##### DATA

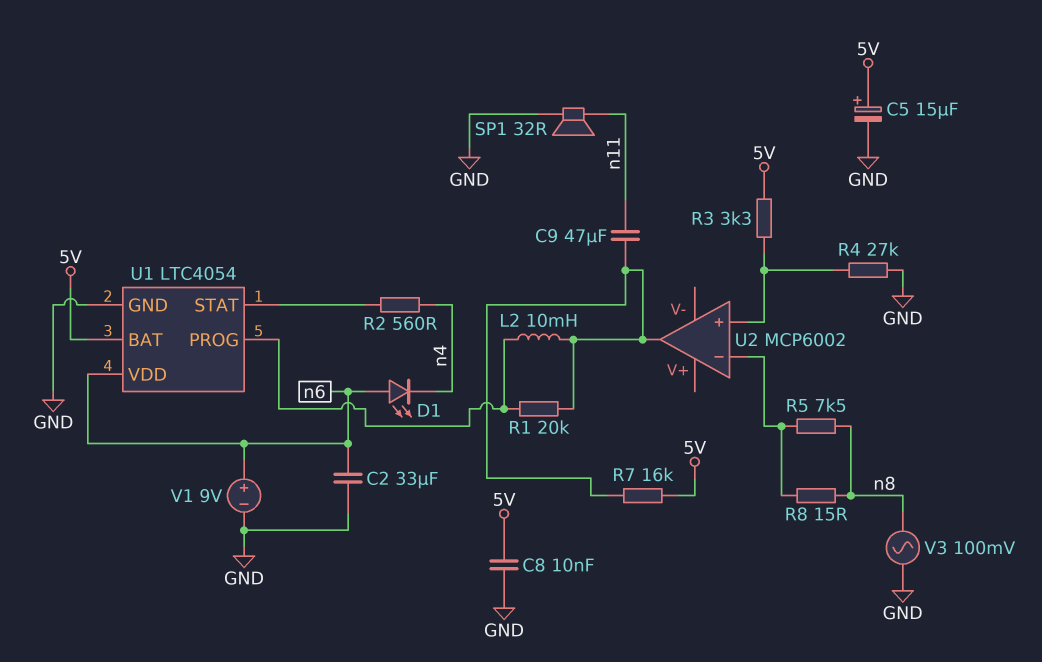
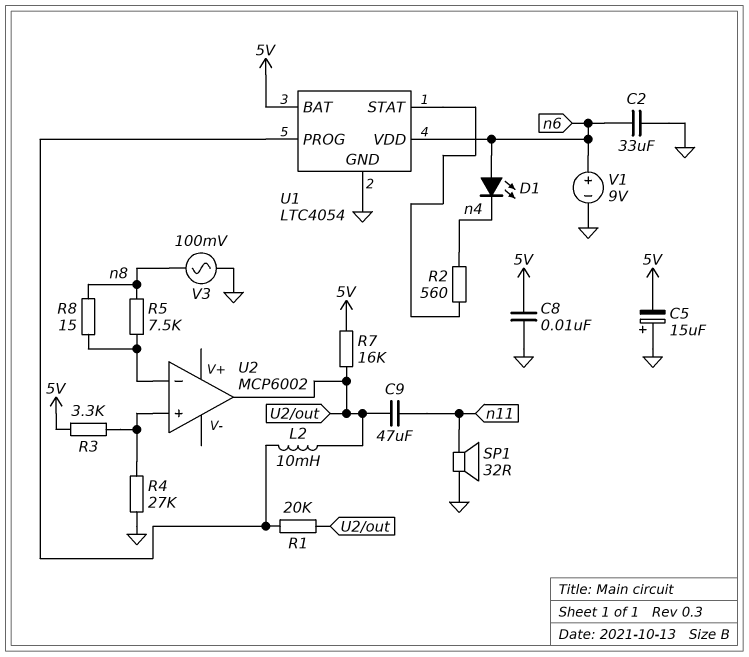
C5: 15uF (plus 5V, minus GND) -> 15uF (plus GND, minus 5V)

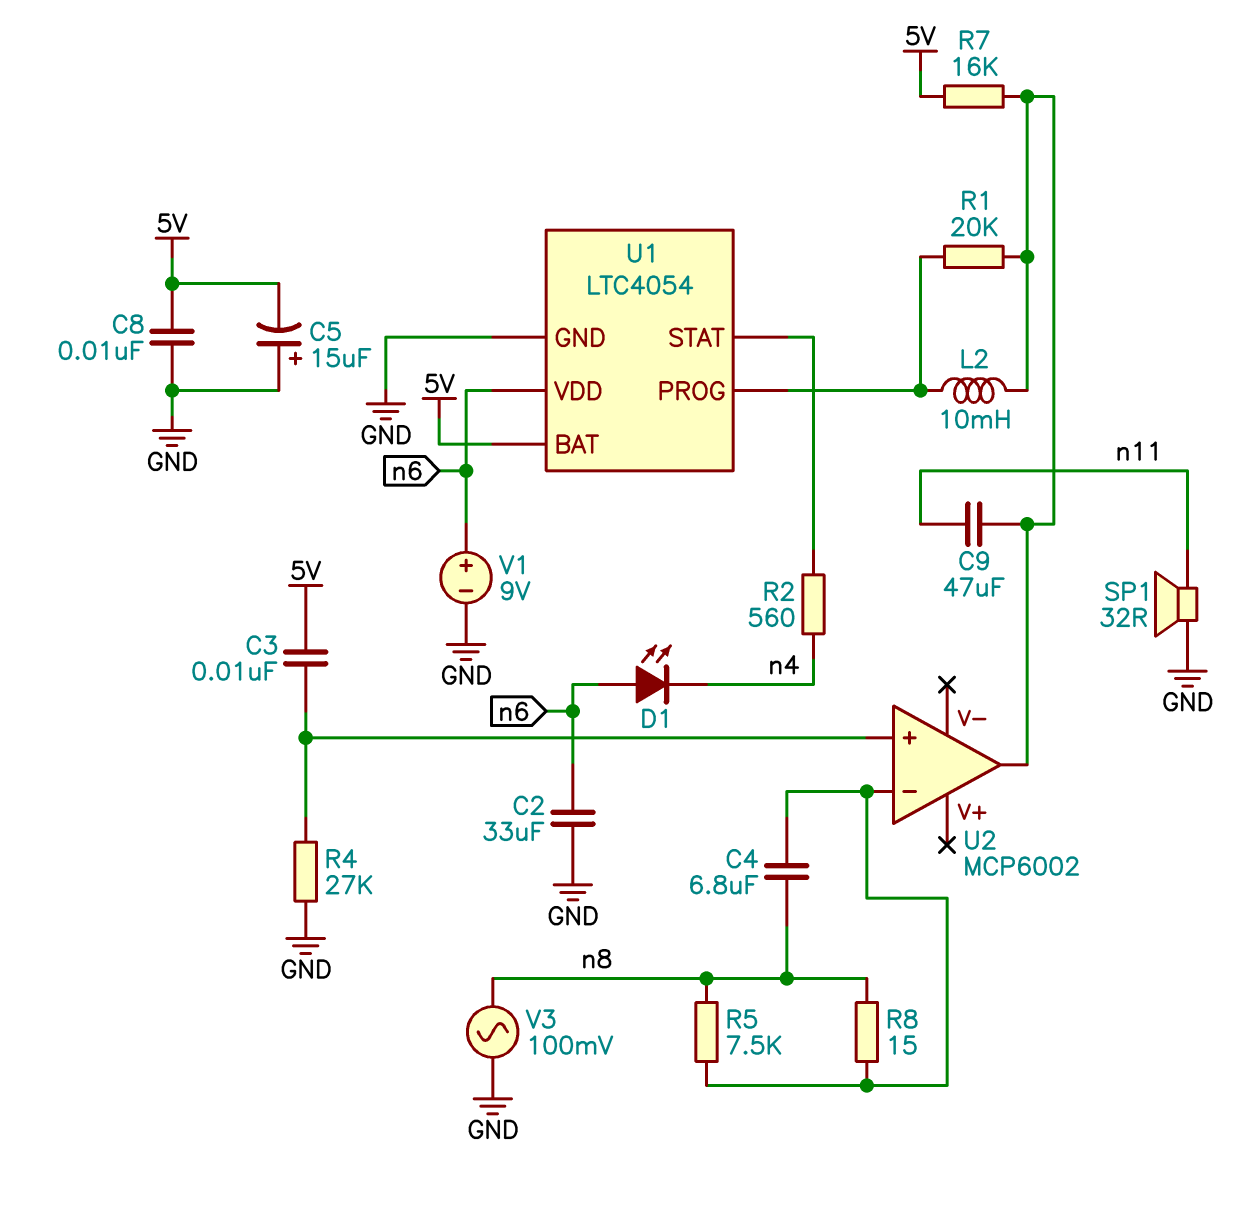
C3: none -> 10nF (5V, U2/in+)
C4: none -> 6.8uF (U2/in-, n8)
R3: 3.3k (5V, U2/in+) -> none

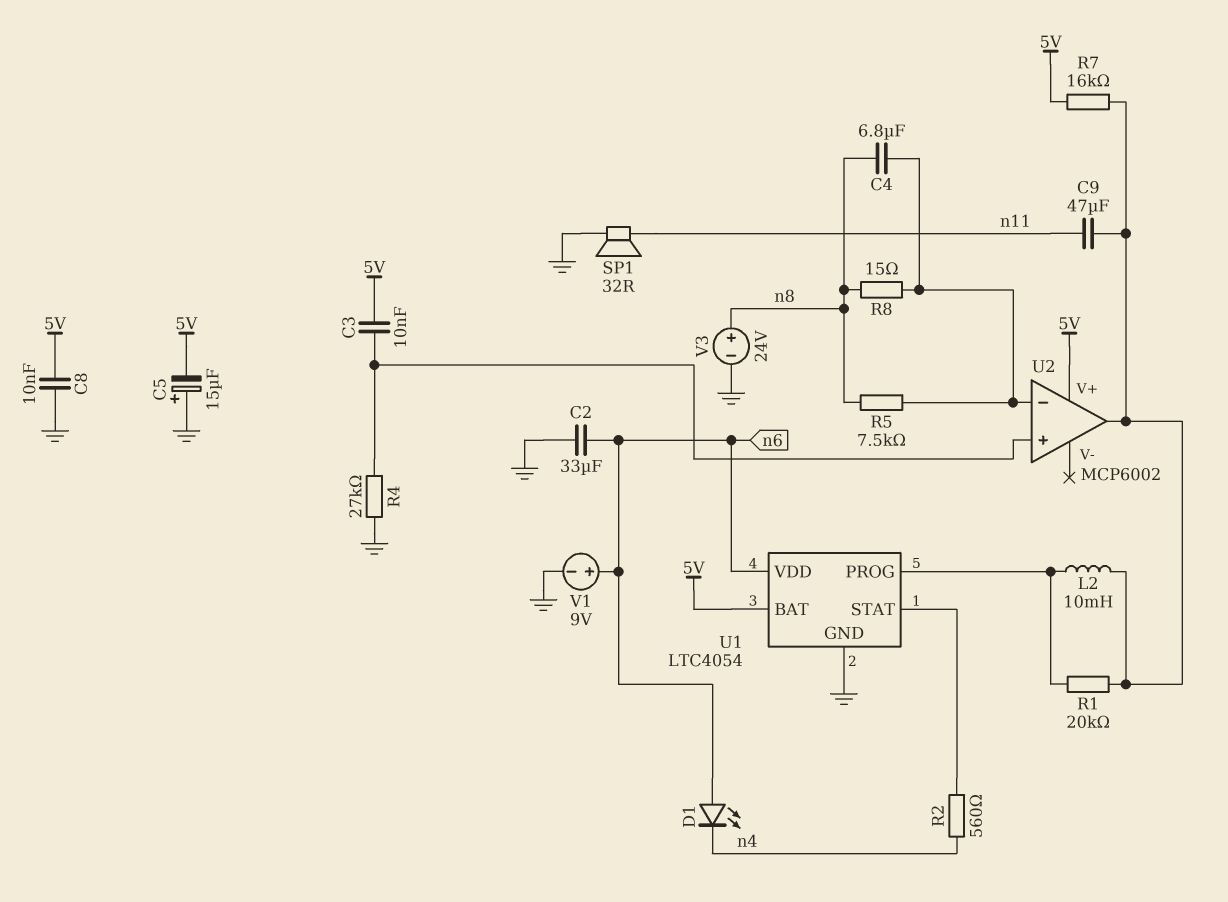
U2 pin V+: none -> 5V
V3: AC 100mV (GND, n8) -> 24V (plus n8, minus GND)

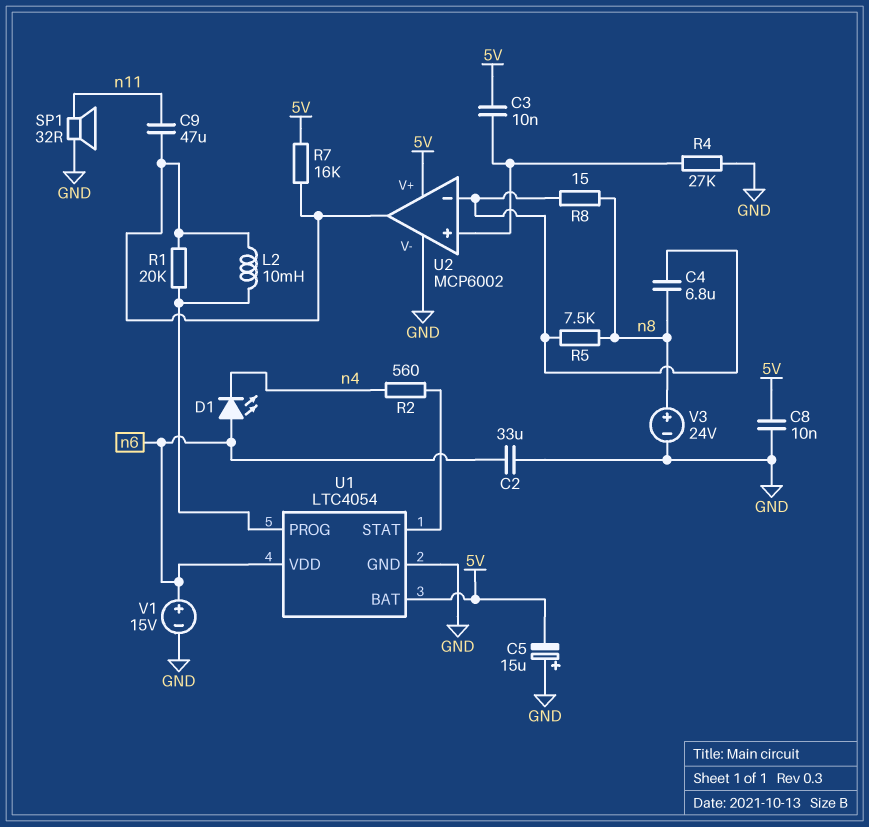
U2 pin V-: none -> GND
V1: 9V (plus n6, minus GND) -> 15V (plus n6, minus GND)

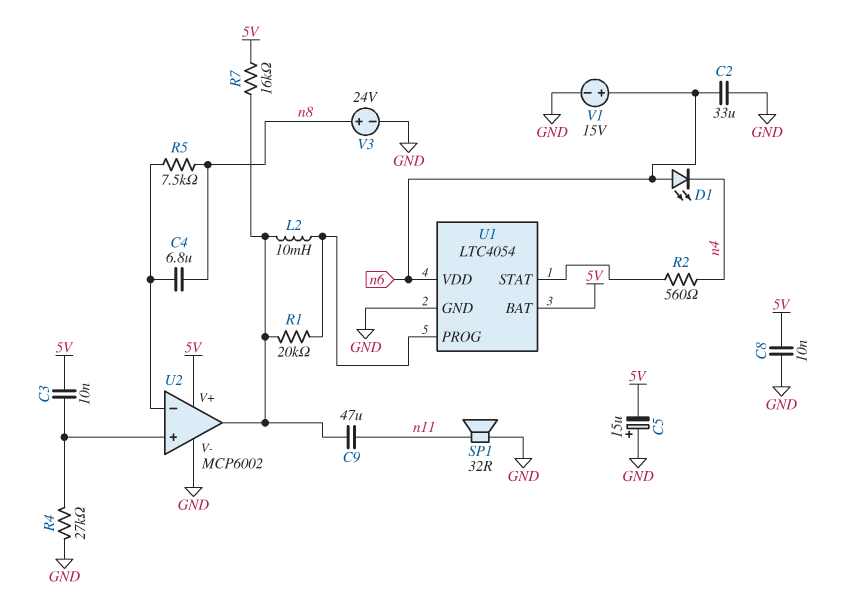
R8: 15 (U2/in-, n8) -> none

##########

#### [THE TASK]
Repeat the material verbatim but without any of its pictures.

#### [SOLUTION TO THIS TASK]
C5: 15uF (plus 5V, minus GND) -> 15uF (plus GND, minus 5V)

C3: none -> 10nF (5V, U2/in+)
C4: none -> 6.8uF (U2/in-, n8)
R3: 3.3k (5V, U2/in+) -> none

U2 pin V+: none -> 5V
V3: AC 100mV (GND, n8) -> 24V (plus n8, minus GND)

U2 pin V-: none -> GND
V1: 9V (plus n6, minus GND) -> 15V (plus n6, minus GND)

R8: 15 (U2/in-, n8) -> none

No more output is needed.